#### ASSIGNED TASK
Images are to be left out; everything else in the listing should be repeated exactly.

--- WORKING DATA Enclosed Below ---

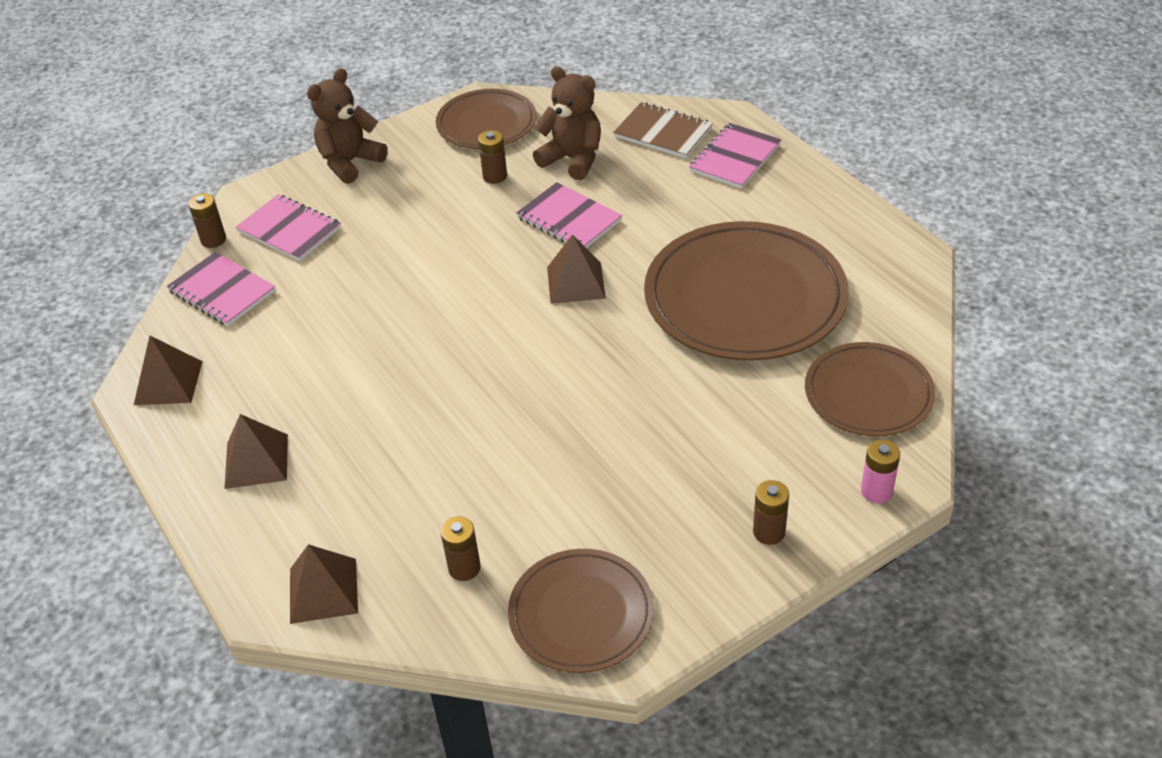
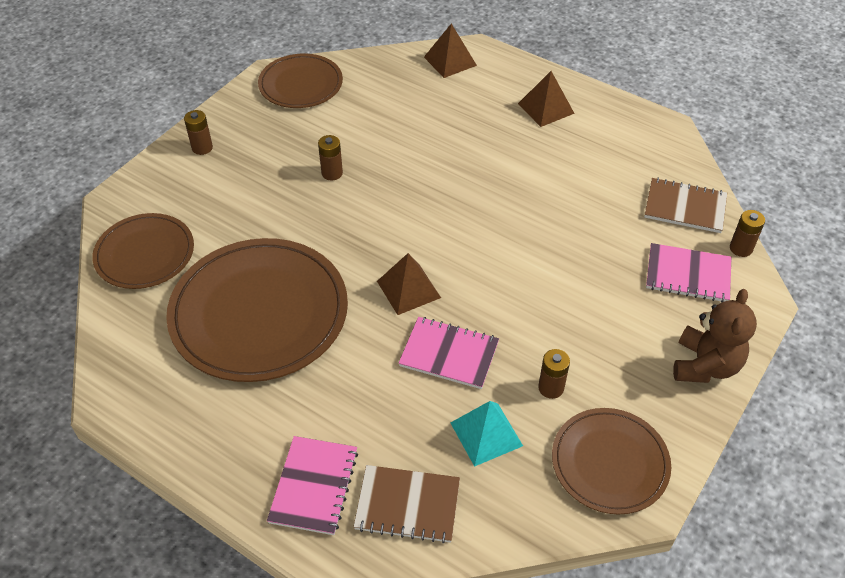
camera: 155 degrees right, 5 degrees up
(168, 382) = (651, 136): brown pyramid -> none
(222, 291) = (685, 207): pink notebook -> brown notebook
(464, 568) = (378, 88): brown battery -> brown battery (332, 173)
(573, 159) = (486, 434): brown teddy bear -> turquoise pyramid
(876, 491) = (134, 187): pink battery -> none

--- End of Enclosed WORKING DATA ---

#### ANSWER TO THE EXERCISE
camera: 155 degrees right, 5 degrees up
(168, 382) = (651, 136): brown pyramid -> none
(222, 291) = (685, 207): pink notebook -> brown notebook
(464, 568) = (378, 88): brown battery -> brown battery (332, 173)
(573, 159) = (486, 434): brown teddy bear -> turquoise pyramid
(876, 491) = (134, 187): pink battery -> none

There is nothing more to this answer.